Your instructions → Return, unchanged, the lines from the one containing "reach the boat?" through the one containing "The smooth sand at lower center is", including both.

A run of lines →
┏━━
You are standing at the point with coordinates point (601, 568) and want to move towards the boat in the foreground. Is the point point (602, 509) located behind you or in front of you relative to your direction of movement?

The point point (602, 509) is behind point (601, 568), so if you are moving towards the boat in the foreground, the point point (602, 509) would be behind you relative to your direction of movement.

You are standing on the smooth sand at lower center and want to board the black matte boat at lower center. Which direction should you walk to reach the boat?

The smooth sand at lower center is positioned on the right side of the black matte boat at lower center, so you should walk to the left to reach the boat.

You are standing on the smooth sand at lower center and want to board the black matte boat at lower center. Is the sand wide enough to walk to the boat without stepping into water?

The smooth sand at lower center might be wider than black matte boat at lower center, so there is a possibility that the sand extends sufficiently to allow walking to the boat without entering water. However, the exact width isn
┗━━
The answer →
You are standing on the smooth sand at lower center and want to board the black matte boat at lower center. Which direction should you walk to reach the boat?

The smooth sand at lower center is positioned on the right side of the black matte boat at lower center, so you should walk to the left to reach the boat.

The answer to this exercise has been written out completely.